Below are some records; copy them word for word and drop the pictures.

Data items:
- Opening Delimiter -
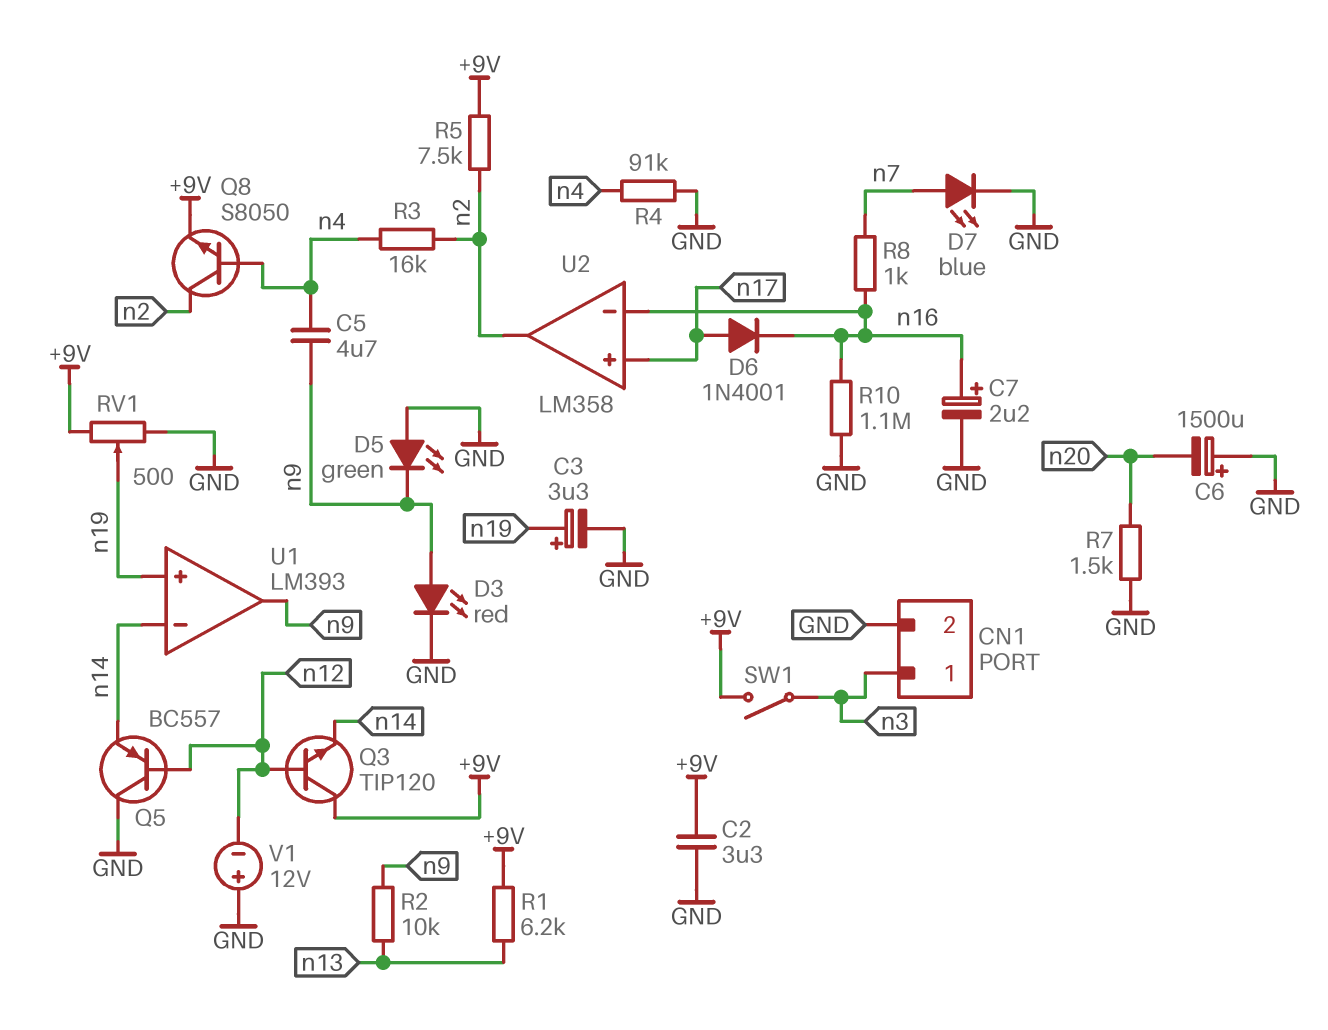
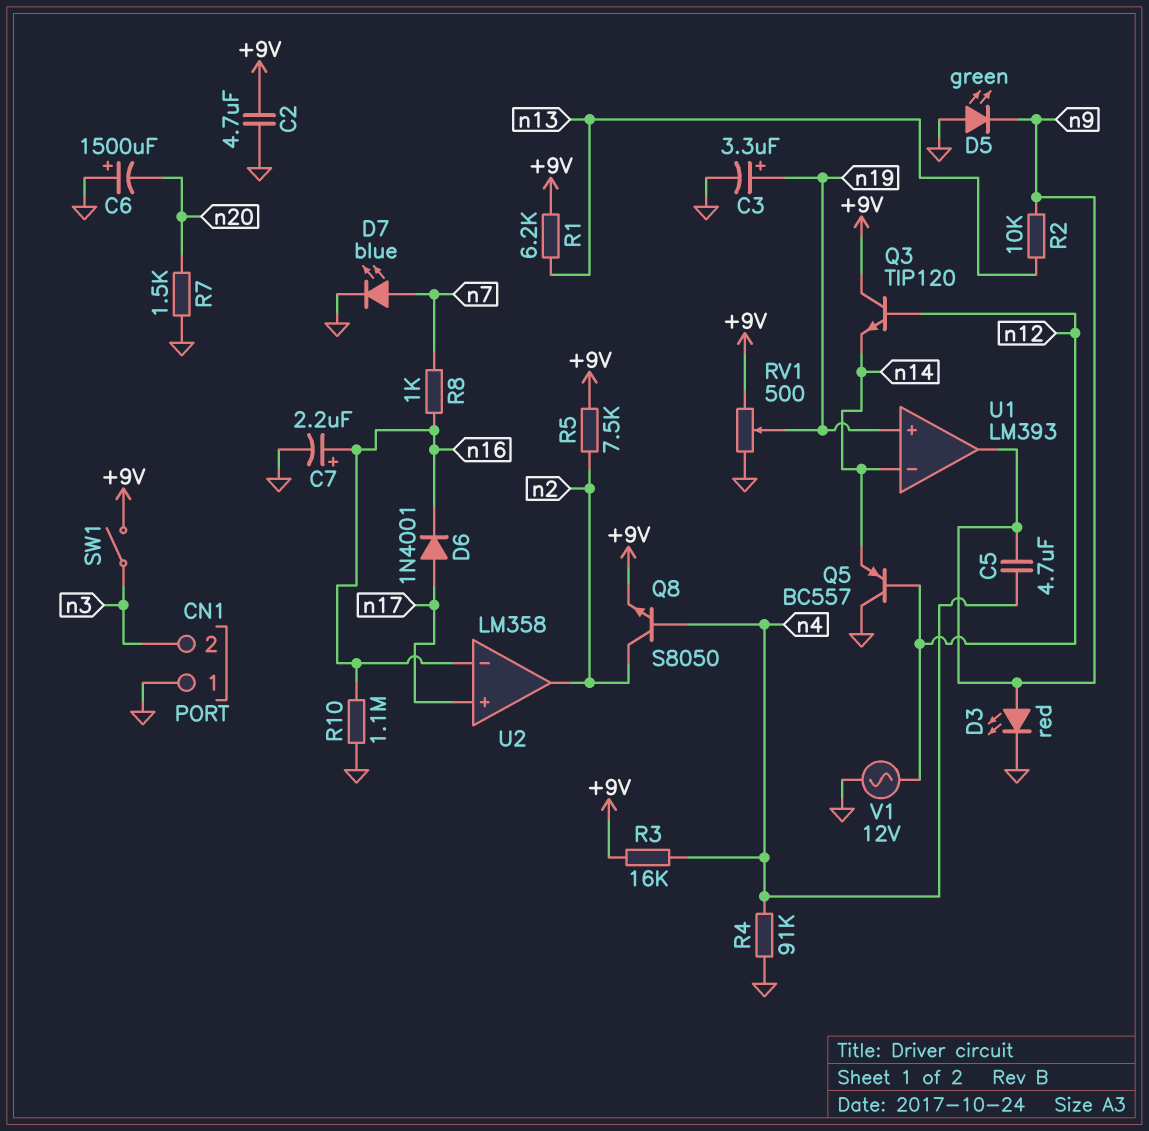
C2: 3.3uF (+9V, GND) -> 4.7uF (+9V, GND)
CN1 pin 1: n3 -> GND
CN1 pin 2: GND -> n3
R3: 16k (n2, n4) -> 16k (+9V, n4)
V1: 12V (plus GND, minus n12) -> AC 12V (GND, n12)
- Closing Delimiter -
Solved problem
C2: 3.3uF (+9V, GND) -> 4.7uF (+9V, GND)
CN1 pin 1: n3 -> GND
CN1 pin 2: GND -> n3
R3: 16k (n2, n4) -> 16k (+9V, n4)
V1: 12V (plus GND, minus n12) -> AC 12V (GND, n12)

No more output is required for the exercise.